> [WHAT IS NEEDED]:
Output the run of lines that opens with the first line of the material below and closes with the line containing "The rose-pink_love_heart at", both included, and drop the pictures.

> [EXTRACTED DATA]:
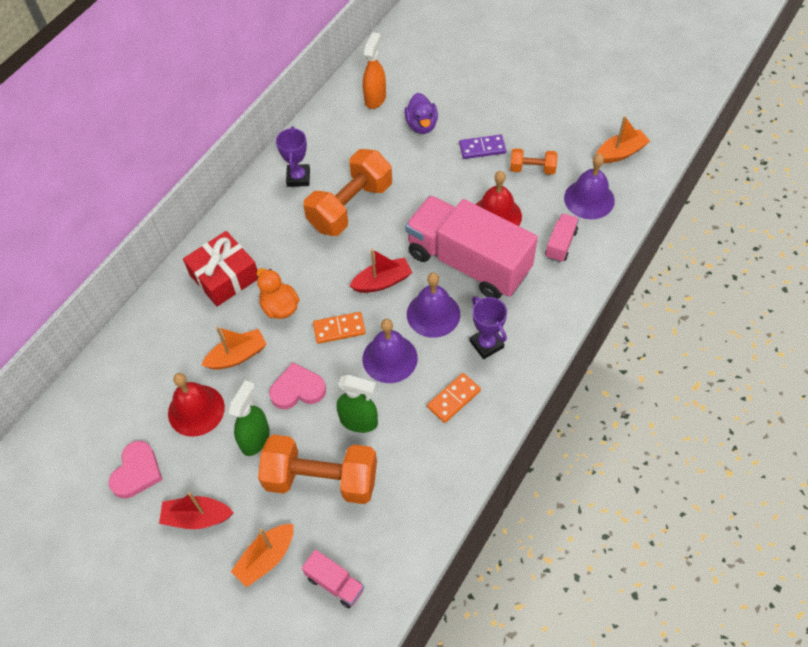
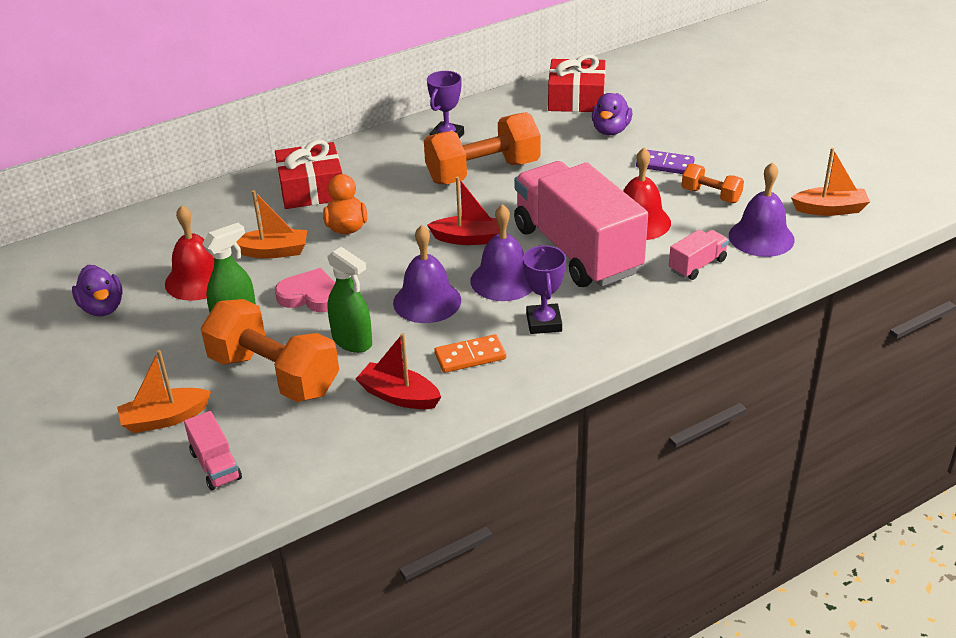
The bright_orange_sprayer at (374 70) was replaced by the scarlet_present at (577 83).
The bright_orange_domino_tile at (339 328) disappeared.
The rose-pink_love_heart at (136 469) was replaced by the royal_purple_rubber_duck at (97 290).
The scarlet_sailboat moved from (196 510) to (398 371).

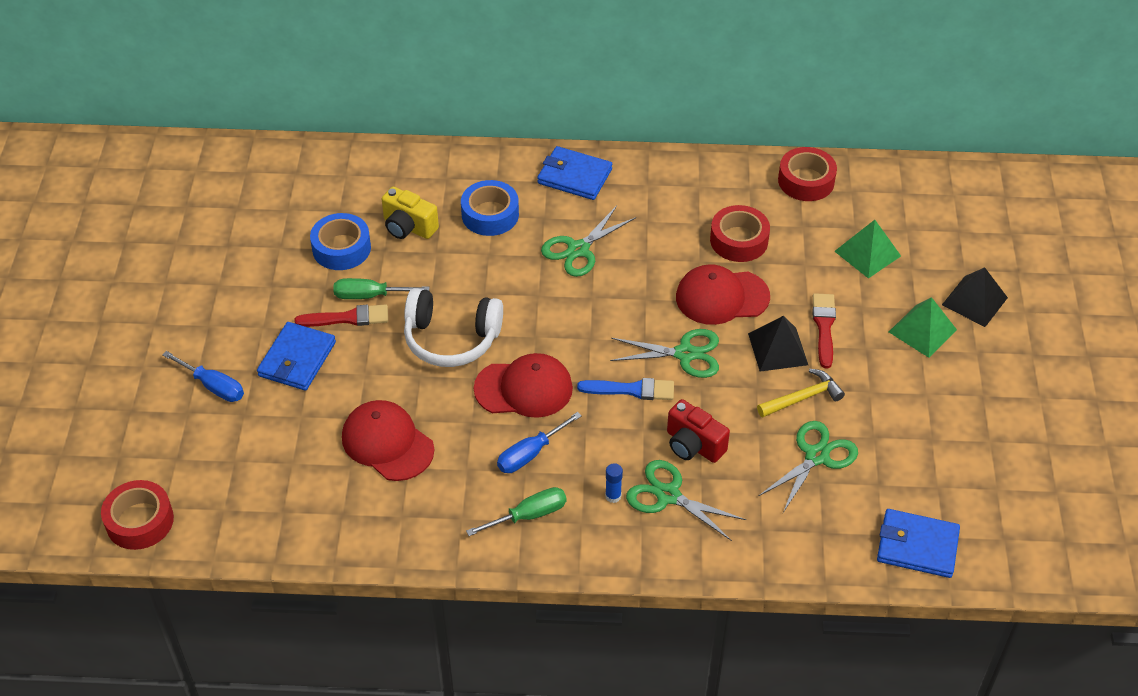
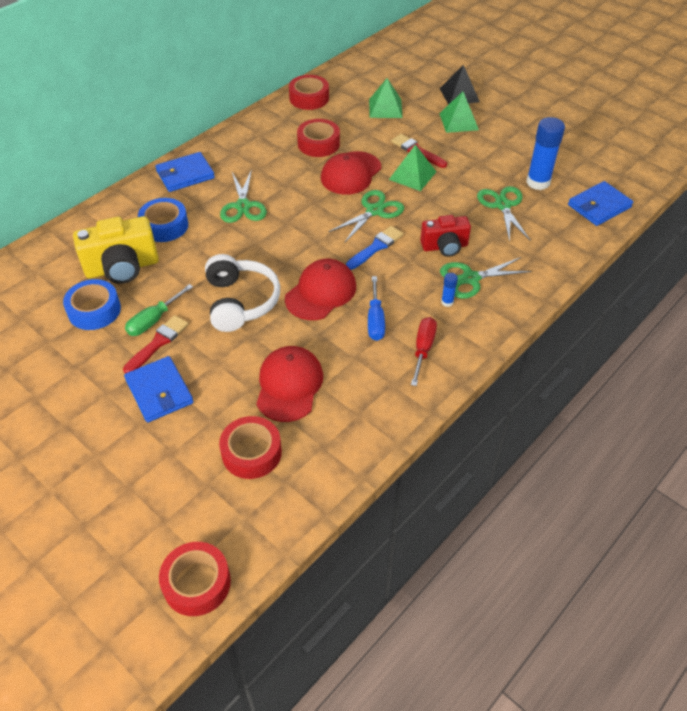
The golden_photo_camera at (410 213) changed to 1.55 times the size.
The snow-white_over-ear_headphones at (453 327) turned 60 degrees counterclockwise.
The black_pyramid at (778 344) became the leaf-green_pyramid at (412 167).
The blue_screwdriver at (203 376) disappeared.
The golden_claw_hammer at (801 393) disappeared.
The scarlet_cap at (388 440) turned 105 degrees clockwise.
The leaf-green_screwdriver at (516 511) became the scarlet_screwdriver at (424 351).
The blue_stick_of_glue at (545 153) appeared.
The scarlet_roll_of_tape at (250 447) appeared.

> [WRITTEN REPLY]:
The bright_orange_sprayer at (374 70) was replaced by the scarlet_present at (577 83).
The bright_orange_domino_tile at (339 328) disappeared.
The rose-pink_love_heart at (136 469) was replaced by the royal_purple_rubber_duck at (97 290).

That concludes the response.